* Job: Reproduce the records word for word, leaving out any pictures they hold.

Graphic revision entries
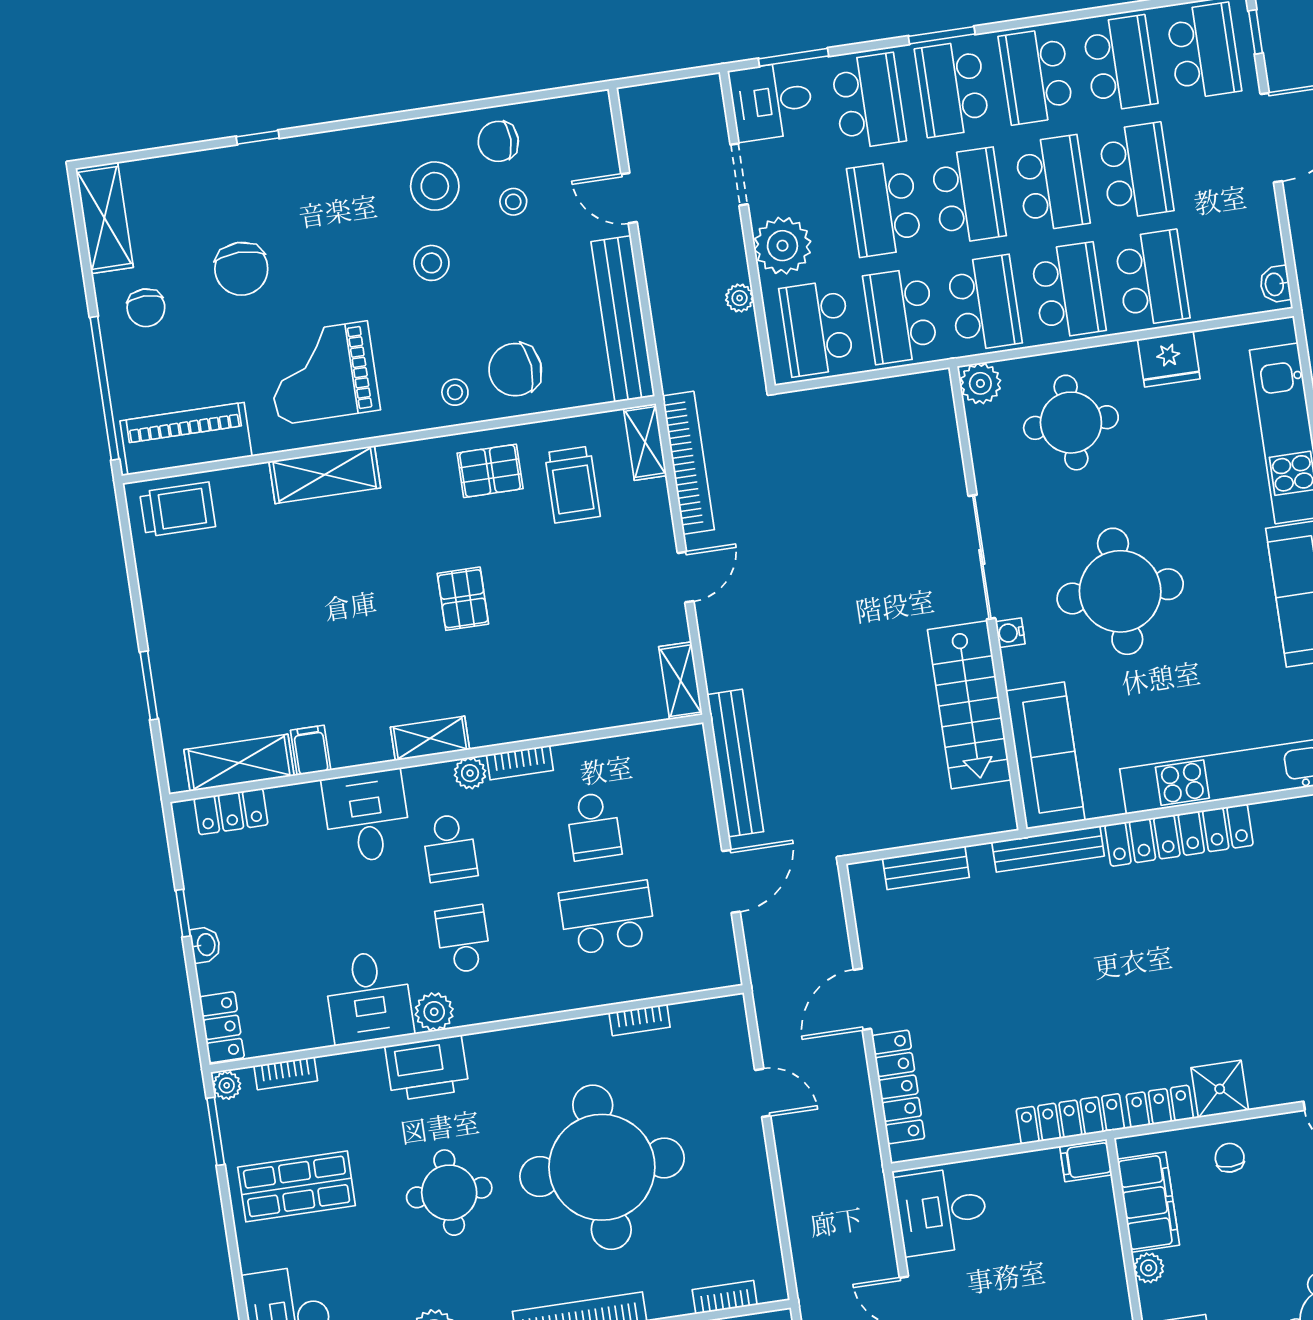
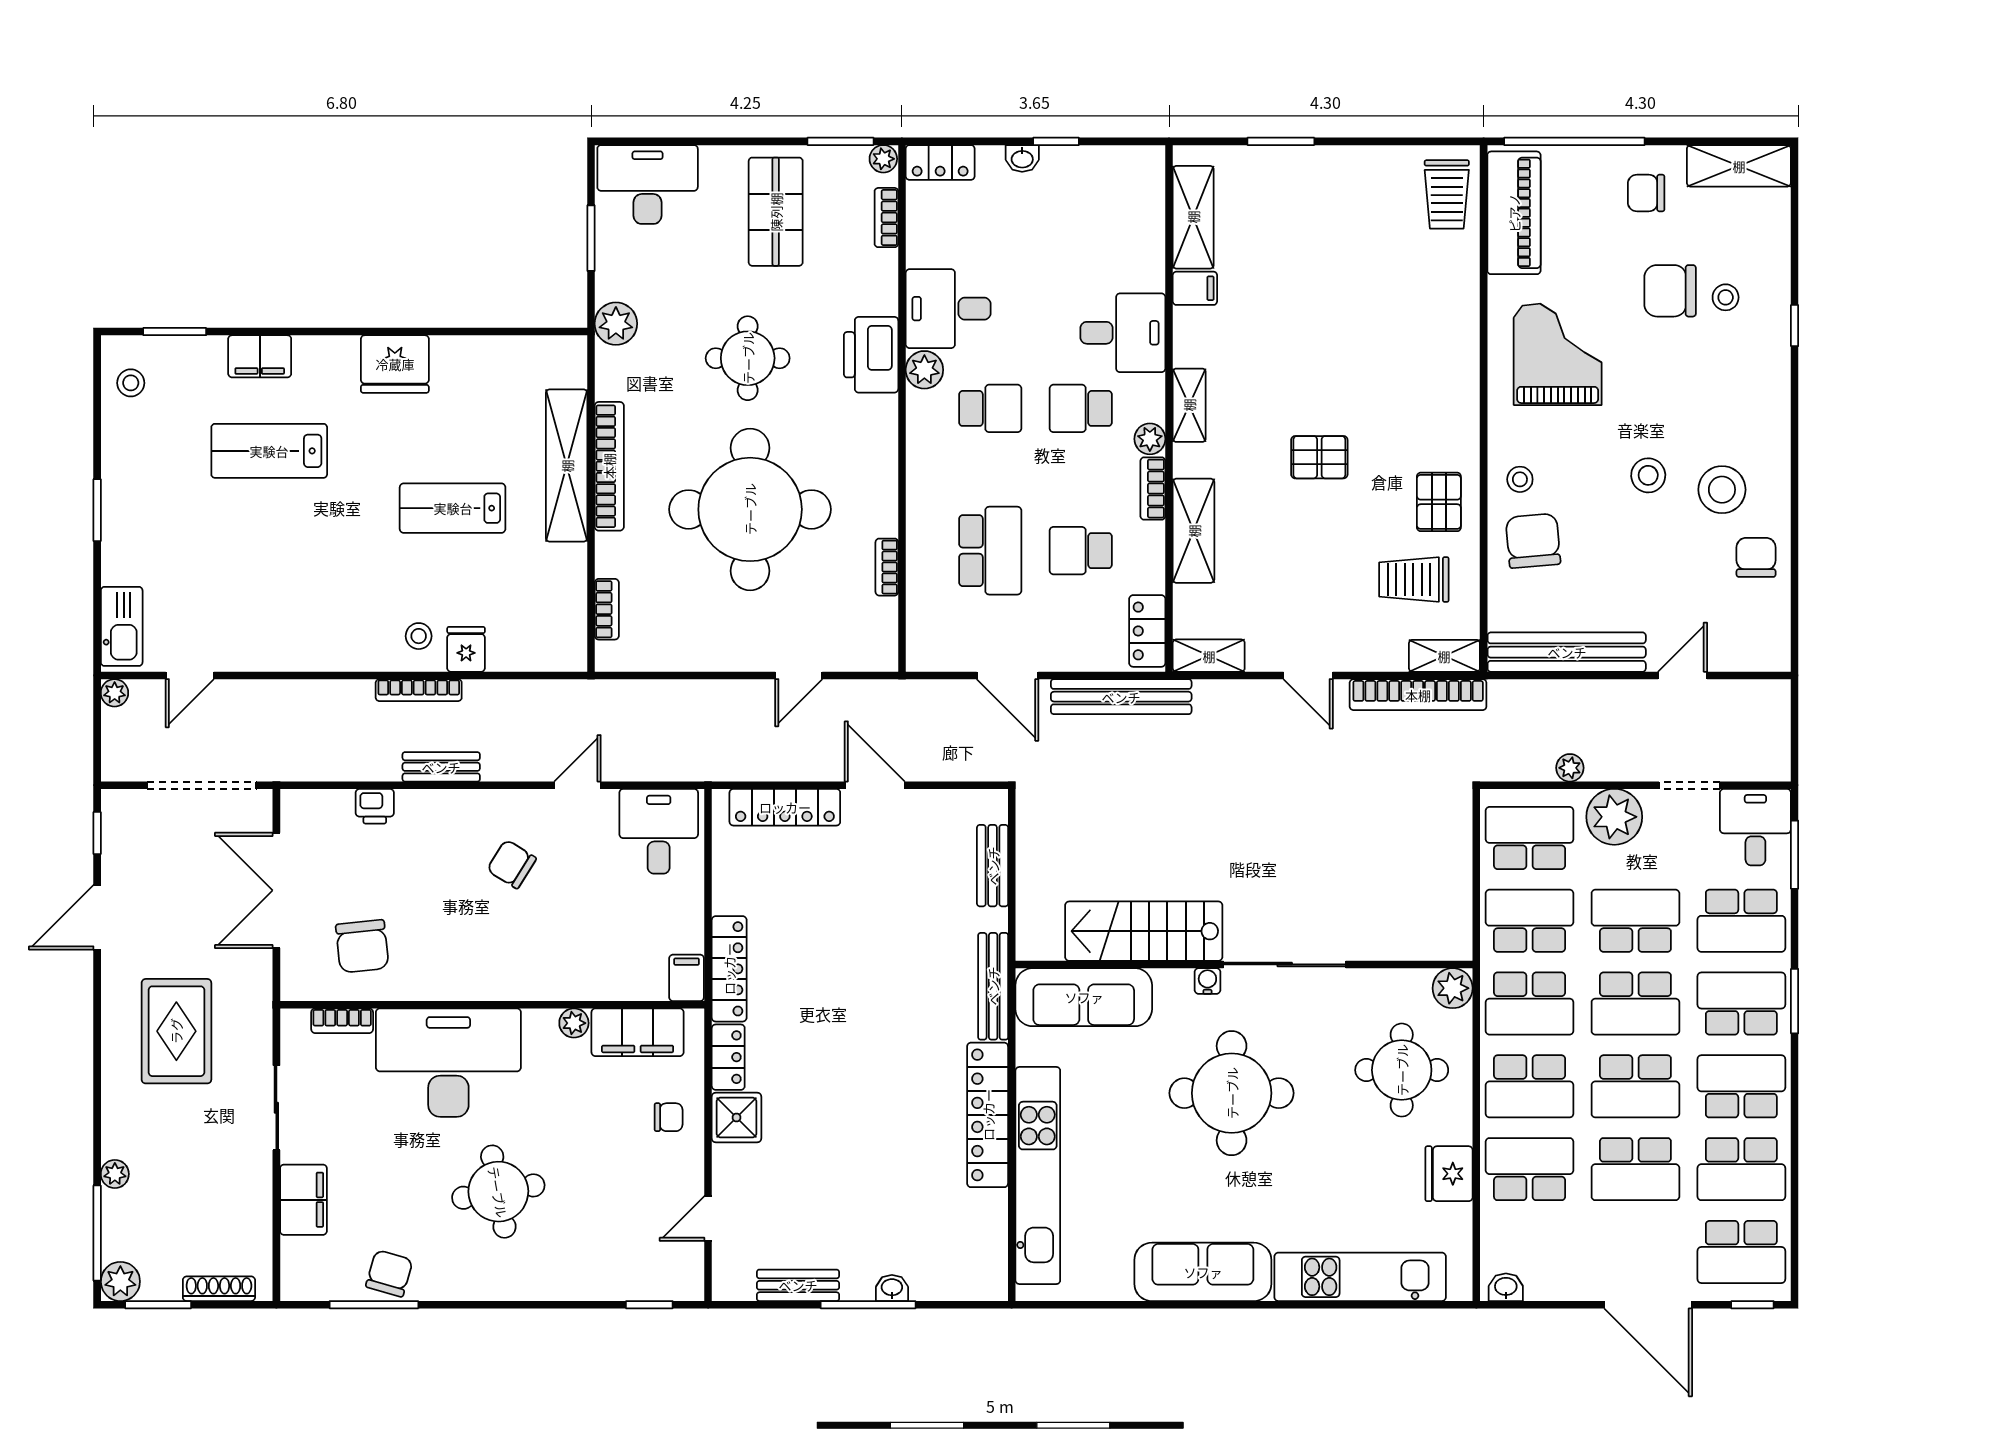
stool: (513, 202) -> (1726, 297), moved
school desk: (1152, 278) -> (1530, 1169), turned 180
shelving: (325, 475) -> (1194, 531), moved
locker: (231, 811) -> (1147, 631), moved

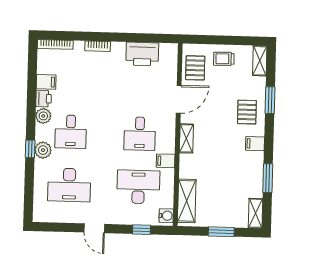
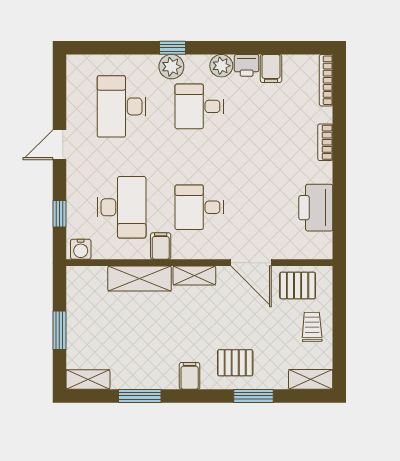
shelving: (187, 201) -> (140, 279), moved

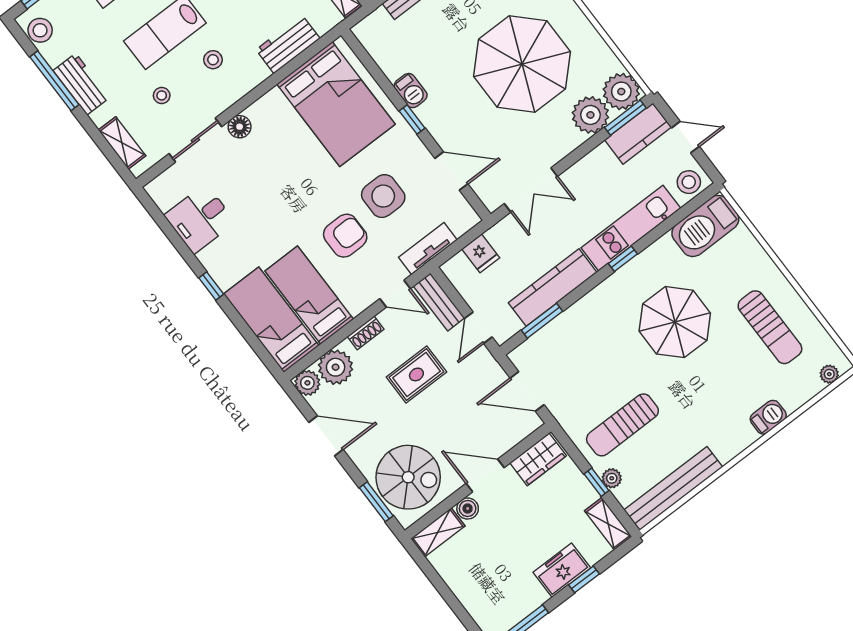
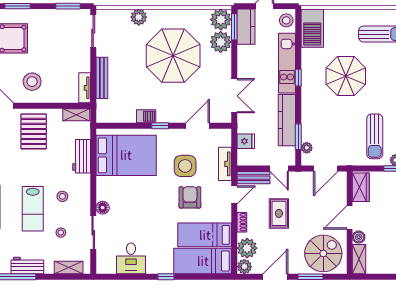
plant: (536, 344) -> (307, 148), added
window: (376, 502) -> (311, 277), moved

* Completed task:
stool: (513, 202) -> (1726, 297), moved
school desk: (1152, 278) -> (1530, 1169), turned 180
shelving: (325, 475) -> (1194, 531), moved
locker: (231, 811) -> (1147, 631), moved

shelving: (187, 201) -> (140, 279), moved

plant: (536, 344) -> (307, 148), added
window: (376, 502) -> (311, 277), moved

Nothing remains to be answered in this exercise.